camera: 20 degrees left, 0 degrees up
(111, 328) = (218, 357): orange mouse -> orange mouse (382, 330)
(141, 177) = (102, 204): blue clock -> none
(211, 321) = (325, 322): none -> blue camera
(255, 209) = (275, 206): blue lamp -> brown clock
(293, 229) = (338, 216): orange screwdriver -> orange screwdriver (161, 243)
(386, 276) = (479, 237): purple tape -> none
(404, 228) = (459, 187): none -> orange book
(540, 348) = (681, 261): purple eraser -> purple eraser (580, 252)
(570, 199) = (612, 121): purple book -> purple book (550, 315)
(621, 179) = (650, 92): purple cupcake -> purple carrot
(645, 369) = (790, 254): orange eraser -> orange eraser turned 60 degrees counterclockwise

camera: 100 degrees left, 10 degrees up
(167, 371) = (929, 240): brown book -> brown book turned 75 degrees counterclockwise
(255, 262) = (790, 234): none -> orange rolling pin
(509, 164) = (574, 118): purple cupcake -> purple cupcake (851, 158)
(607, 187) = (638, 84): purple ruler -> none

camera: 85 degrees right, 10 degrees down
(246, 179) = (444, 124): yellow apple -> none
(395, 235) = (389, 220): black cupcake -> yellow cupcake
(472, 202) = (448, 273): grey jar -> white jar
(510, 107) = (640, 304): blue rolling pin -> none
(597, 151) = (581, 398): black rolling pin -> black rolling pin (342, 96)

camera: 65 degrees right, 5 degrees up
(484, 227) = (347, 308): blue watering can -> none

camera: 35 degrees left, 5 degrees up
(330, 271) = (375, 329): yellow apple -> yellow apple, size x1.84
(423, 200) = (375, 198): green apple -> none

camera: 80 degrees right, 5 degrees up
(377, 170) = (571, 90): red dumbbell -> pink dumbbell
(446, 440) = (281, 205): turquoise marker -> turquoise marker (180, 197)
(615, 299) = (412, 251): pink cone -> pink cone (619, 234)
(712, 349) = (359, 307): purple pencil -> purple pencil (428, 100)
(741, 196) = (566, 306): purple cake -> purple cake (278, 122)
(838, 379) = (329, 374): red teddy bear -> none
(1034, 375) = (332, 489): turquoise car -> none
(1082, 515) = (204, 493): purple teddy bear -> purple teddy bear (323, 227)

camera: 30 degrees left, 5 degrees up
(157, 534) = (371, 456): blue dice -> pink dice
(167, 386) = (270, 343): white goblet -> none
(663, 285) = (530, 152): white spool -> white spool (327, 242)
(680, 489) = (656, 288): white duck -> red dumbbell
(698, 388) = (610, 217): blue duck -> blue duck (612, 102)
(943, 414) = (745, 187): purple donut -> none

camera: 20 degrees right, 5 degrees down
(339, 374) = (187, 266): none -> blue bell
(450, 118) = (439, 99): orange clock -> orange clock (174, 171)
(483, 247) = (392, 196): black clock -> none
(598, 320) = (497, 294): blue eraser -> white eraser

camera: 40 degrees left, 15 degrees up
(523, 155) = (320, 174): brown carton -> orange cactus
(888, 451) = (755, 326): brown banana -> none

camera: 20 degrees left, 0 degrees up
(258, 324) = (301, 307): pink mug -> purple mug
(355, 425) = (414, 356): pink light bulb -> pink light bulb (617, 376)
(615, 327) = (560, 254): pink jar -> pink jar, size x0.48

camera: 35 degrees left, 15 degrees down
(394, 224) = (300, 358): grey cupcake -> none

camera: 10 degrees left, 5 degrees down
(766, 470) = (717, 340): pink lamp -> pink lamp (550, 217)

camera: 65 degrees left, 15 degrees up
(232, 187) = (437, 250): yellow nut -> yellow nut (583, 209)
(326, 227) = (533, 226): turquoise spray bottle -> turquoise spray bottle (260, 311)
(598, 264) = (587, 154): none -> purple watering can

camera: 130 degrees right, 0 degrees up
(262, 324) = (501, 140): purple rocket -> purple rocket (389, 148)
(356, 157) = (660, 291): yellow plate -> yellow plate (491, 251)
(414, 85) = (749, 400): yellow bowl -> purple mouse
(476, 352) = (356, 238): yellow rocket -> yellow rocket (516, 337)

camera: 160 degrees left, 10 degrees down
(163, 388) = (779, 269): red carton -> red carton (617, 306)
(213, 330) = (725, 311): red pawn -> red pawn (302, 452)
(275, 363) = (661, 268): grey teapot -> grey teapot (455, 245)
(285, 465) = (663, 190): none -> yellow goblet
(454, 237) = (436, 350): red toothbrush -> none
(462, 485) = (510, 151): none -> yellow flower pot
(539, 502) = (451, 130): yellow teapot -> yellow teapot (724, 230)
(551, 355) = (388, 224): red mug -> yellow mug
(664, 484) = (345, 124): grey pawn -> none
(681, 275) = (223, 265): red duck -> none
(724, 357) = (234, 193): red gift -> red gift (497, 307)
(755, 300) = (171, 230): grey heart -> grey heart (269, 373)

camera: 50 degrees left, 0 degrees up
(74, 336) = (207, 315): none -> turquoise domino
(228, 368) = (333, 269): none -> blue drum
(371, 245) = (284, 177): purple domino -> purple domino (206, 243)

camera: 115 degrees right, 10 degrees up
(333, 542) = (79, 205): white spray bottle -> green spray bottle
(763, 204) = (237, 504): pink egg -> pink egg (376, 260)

-- -- --

## TASK ITEM:
Return every line of the material exactly.

## SOLUTION FOR THIS EXERCISE:
camera: 20 degrees left, 0 degrees up
(111, 328) = (218, 357): orange mouse -> orange mouse (382, 330)
(141, 177) = (102, 204): blue clock -> none
(211, 321) = (325, 322): none -> blue camera
(255, 209) = (275, 206): blue lamp -> brown clock
(293, 229) = (338, 216): orange screwdriver -> orange screwdriver (161, 243)
(386, 276) = (479, 237): purple tape -> none
(404, 228) = (459, 187): none -> orange book
(540, 348) = (681, 261): purple eraser -> purple eraser (580, 252)
(570, 199) = (612, 121): purple book -> purple book (550, 315)
(621, 179) = (650, 92): purple cupcake -> purple carrot
(645, 369) = (790, 254): orange eraser -> orange eraser turned 60 degrees counterclockwise

camera: 100 degrees left, 10 degrees up
(167, 371) = (929, 240): brown book -> brown book turned 75 degrees counterclockwise
(255, 262) = (790, 234): none -> orange rolling pin
(509, 164) = (574, 118): purple cupcake -> purple cupcake (851, 158)
(607, 187) = (638, 84): purple ruler -> none

camera: 85 degrees right, 10 degrees down
(246, 179) = (444, 124): yellow apple -> none
(395, 235) = (389, 220): black cupcake -> yellow cupcake
(472, 202) = (448, 273): grey jar -> white jar
(510, 107) = (640, 304): blue rolling pin -> none
(597, 151) = (581, 398): black rolling pin -> black rolling pin (342, 96)

camera: 65 degrees right, 5 degrees up
(484, 227) = (347, 308): blue watering can -> none

camera: 35 degrees left, 5 degrees up
(330, 271) = (375, 329): yellow apple -> yellow apple, size x1.84
(423, 200) = (375, 198): green apple -> none

camera: 80 degrees right, 5 degrees up
(377, 170) = (571, 90): red dumbbell -> pink dumbbell
(446, 440) = (281, 205): turquoise marker -> turquoise marker (180, 197)
(615, 299) = (412, 251): pink cone -> pink cone (619, 234)
(712, 349) = (359, 307): purple pencil -> purple pencil (428, 100)
(741, 196) = (566, 306): purple cake -> purple cake (278, 122)
(838, 379) = (329, 374): red teddy bear -> none
(1034, 375) = (332, 489): turquoise car -> none
(1082, 515) = (204, 493): purple teddy bear -> purple teddy bear (323, 227)

camera: 30 degrees left, 5 degrees up
(157, 534) = (371, 456): blue dice -> pink dice
(167, 386) = (270, 343): white goblet -> none
(663, 285) = (530, 152): white spool -> white spool (327, 242)
(680, 489) = (656, 288): white duck -> red dumbbell
(698, 388) = (610, 217): blue duck -> blue duck (612, 102)
(943, 414) = (745, 187): purple donut -> none

camera: 20 degrees right, 5 degrees down
(339, 374) = (187, 266): none -> blue bell
(450, 118) = (439, 99): orange clock -> orange clock (174, 171)
(483, 247) = (392, 196): black clock -> none
(598, 320) = (497, 294): blue eraser -> white eraser

camera: 40 degrees left, 15 degrees up
(523, 155) = (320, 174): brown carton -> orange cactus
(888, 451) = (755, 326): brown banana -> none

camera: 20 degrees left, 0 degrees up
(258, 324) = (301, 307): pink mug -> purple mug
(355, 425) = (414, 356): pink light bulb -> pink light bulb (617, 376)
(615, 327) = (560, 254): pink jar -> pink jar, size x0.48

camera: 35 degrees left, 15 degrees down
(394, 224) = (300, 358): grey cupcake -> none

camera: 10 degrees left, 5 degrees down
(766, 470) = (717, 340): pink lamp -> pink lamp (550, 217)

camera: 65 degrees left, 15 degrees up
(232, 187) = (437, 250): yellow nut -> yellow nut (583, 209)
(326, 227) = (533, 226): turquoise spray bottle -> turquoise spray bottle (260, 311)
(598, 264) = (587, 154): none -> purple watering can

camera: 130 degrees right, 0 degrees up
(262, 324) = (501, 140): purple rocket -> purple rocket (389, 148)
(356, 157) = (660, 291): yellow plate -> yellow plate (491, 251)
(414, 85) = (749, 400): yellow bowl -> purple mouse
(476, 352) = (356, 238): yellow rocket -> yellow rocket (516, 337)

camera: 160 degrees left, 10 degrees down
(163, 388) = (779, 269): red carton -> red carton (617, 306)
(213, 330) = (725, 311): red pawn -> red pawn (302, 452)
(275, 363) = (661, 268): grey teapot -> grey teapot (455, 245)
(285, 465) = (663, 190): none -> yellow goblet
(454, 237) = (436, 350): red toothbrush -> none
(462, 485) = (510, 151): none -> yellow flower pot
(539, 502) = (451, 130): yellow teapot -> yellow teapot (724, 230)
(551, 355) = (388, 224): red mug -> yellow mug
(664, 484) = (345, 124): grey pawn -> none
(681, 275) = (223, 265): red duck -> none
(724, 357) = (234, 193): red gift -> red gift (497, 307)
(755, 300) = (171, 230): grey heart -> grey heart (269, 373)

camera: 50 degrees left, 0 degrees up
(74, 336) = (207, 315): none -> turquoise domino
(228, 368) = (333, 269): none -> blue drum
(371, 245) = (284, 177): purple domino -> purple domino (206, 243)

camera: 115 degrees right, 10 degrees up
(333, 542) = (79, 205): white spray bottle -> green spray bottle
(763, 204) = (237, 504): pink egg -> pink egg (376, 260)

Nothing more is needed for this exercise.